INPUT RECORDS
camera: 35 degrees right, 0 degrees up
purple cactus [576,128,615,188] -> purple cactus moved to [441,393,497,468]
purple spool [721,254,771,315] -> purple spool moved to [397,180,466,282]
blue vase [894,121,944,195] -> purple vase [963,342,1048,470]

==

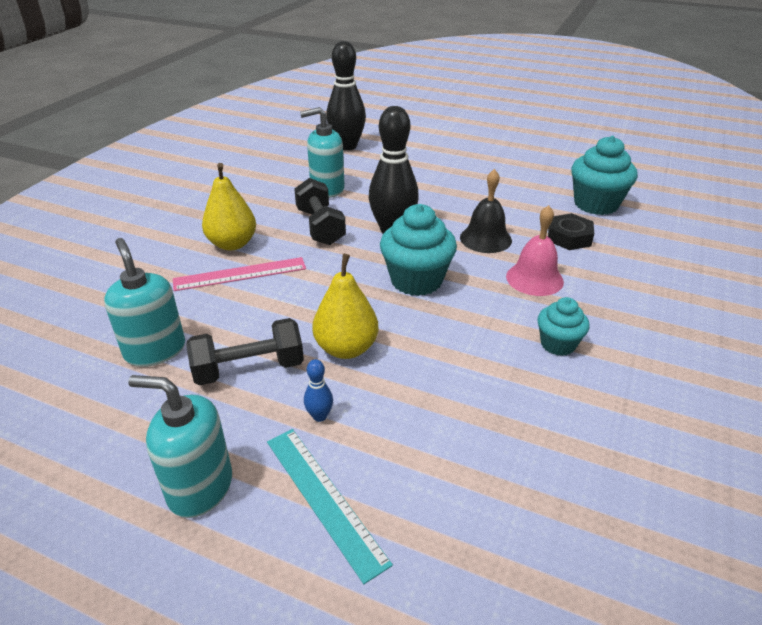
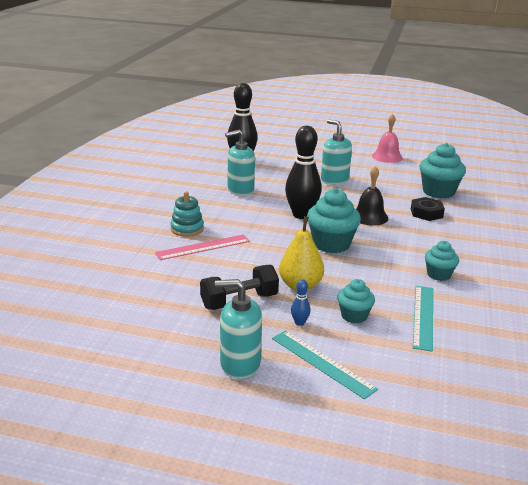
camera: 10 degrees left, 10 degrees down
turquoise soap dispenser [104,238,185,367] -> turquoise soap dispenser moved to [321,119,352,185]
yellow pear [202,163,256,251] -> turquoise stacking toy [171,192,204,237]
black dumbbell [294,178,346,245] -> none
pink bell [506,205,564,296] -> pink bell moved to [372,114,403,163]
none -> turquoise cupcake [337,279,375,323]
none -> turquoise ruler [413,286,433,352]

EXERCISE DESCRIPTION
Taking the material above, extract exactly and only the lines from the line with "camera: 10 degrees left, 10 degrees down" to the line with "none -> turquoise ruler [413,286,433,352]", inclusive of both.

ANSWER FOR THE TASK
camera: 10 degrees left, 10 degrees down
turquoise soap dispenser [104,238,185,367] -> turquoise soap dispenser moved to [321,119,352,185]
yellow pear [202,163,256,251] -> turquoise stacking toy [171,192,204,237]
black dumbbell [294,178,346,245] -> none
pink bell [506,205,564,296] -> pink bell moved to [372,114,403,163]
none -> turquoise cupcake [337,279,375,323]
none -> turquoise ruler [413,286,433,352]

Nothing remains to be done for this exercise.